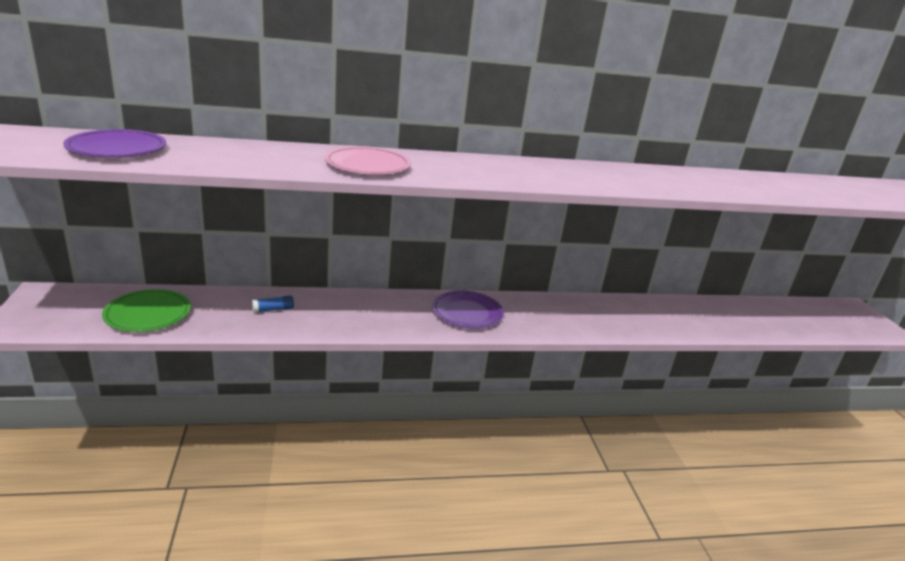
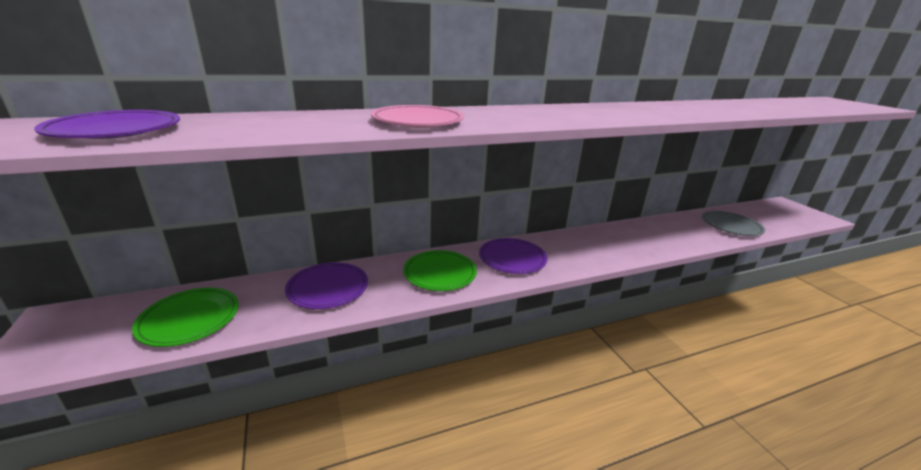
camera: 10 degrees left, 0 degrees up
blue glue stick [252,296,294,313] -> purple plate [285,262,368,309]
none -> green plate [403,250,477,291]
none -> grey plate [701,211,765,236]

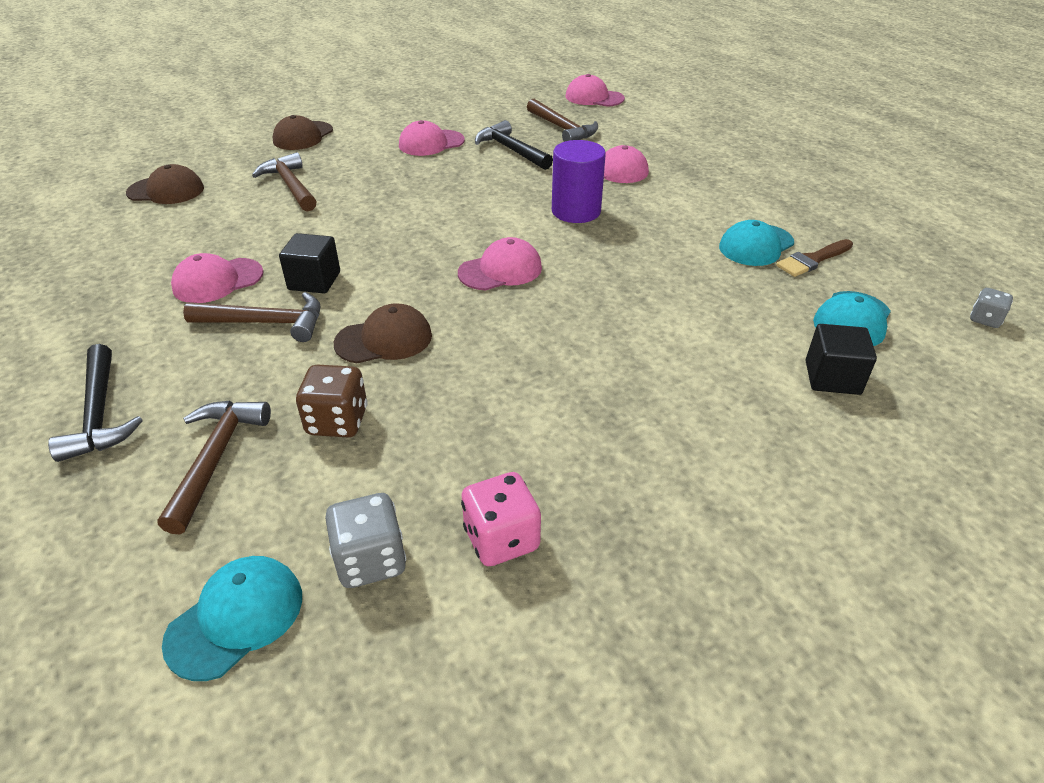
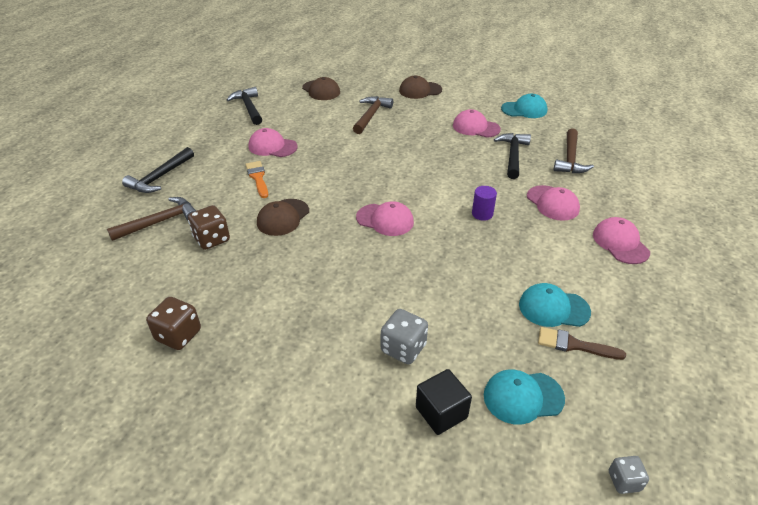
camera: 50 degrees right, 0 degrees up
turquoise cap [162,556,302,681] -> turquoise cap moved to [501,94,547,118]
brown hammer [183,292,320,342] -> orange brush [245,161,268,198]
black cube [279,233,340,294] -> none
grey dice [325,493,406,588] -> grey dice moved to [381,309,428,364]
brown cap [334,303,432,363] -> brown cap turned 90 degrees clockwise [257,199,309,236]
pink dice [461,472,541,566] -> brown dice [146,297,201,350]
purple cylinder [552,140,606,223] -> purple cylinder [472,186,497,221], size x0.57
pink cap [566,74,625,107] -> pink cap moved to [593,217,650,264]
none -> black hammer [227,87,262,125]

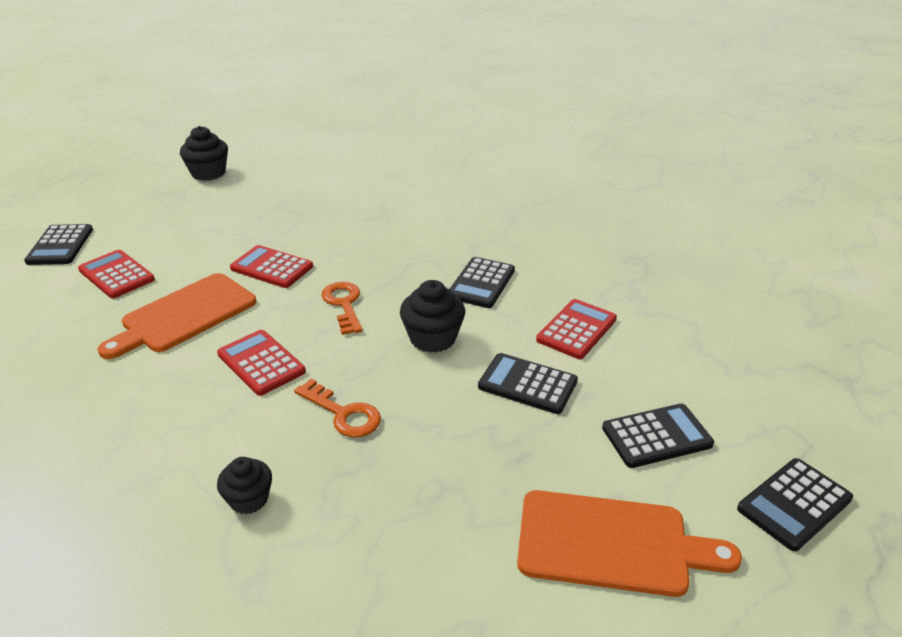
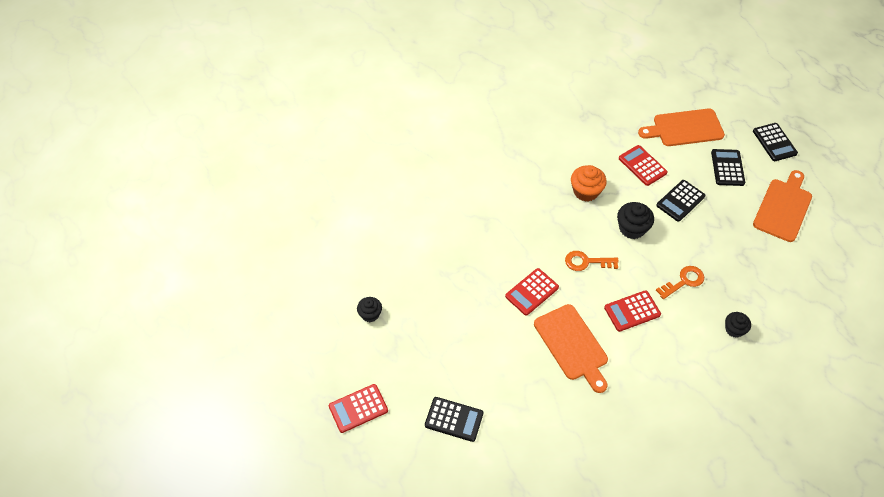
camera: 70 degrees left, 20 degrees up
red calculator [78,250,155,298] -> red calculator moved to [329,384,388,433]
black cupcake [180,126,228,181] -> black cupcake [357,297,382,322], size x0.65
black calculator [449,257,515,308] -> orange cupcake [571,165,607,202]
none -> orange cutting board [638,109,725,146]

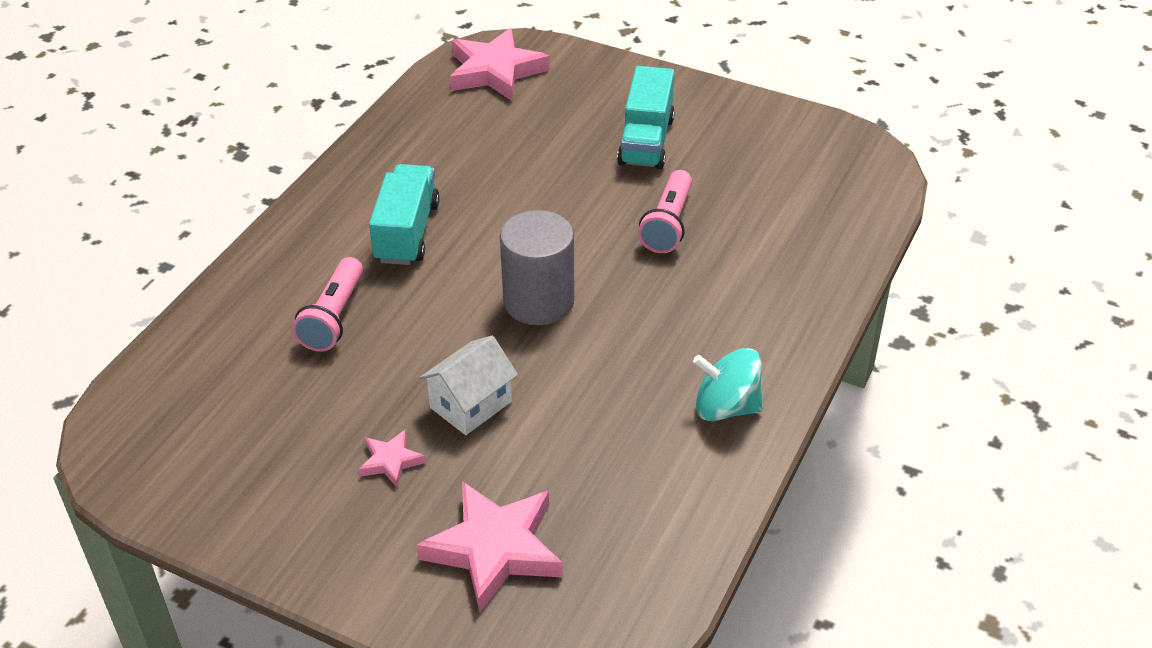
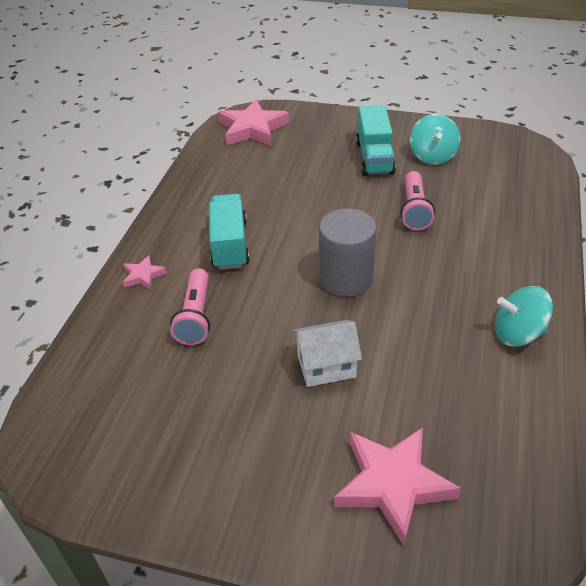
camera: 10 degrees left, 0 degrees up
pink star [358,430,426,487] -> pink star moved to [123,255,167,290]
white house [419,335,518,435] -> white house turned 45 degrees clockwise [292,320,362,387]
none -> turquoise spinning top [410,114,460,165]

■ YOUR OBJECTIVE ■
Retype the entries above exactly. Stop after the line containing "none -> black hammer [227,87,262,125]", and omit the pictures.

■ EXERCISE SOLUTION ■
camera: 10 degrees left, 0 degrees up
blue glue stick [252,296,294,313] -> purple plate [285,262,368,309]
none -> green plate [403,250,477,291]
none -> grey plate [701,211,765,236]

camera: 50 degrees right, 0 degrees up
turquoise cap [162,556,302,681] -> turquoise cap moved to [501,94,547,118]
brown hammer [183,292,320,342] -> orange brush [245,161,268,198]
black cube [279,233,340,294] -> none
grey dice [325,493,406,588] -> grey dice moved to [381,309,428,364]
brown cap [334,303,432,363] -> brown cap turned 90 degrees clockwise [257,199,309,236]
pink dice [461,472,541,566] -> brown dice [146,297,201,350]
purple cylinder [552,140,606,223] -> purple cylinder [472,186,497,221], size x0.57
pink cap [566,74,625,107] -> pink cap moved to [593,217,650,264]
none -> black hammer [227,87,262,125]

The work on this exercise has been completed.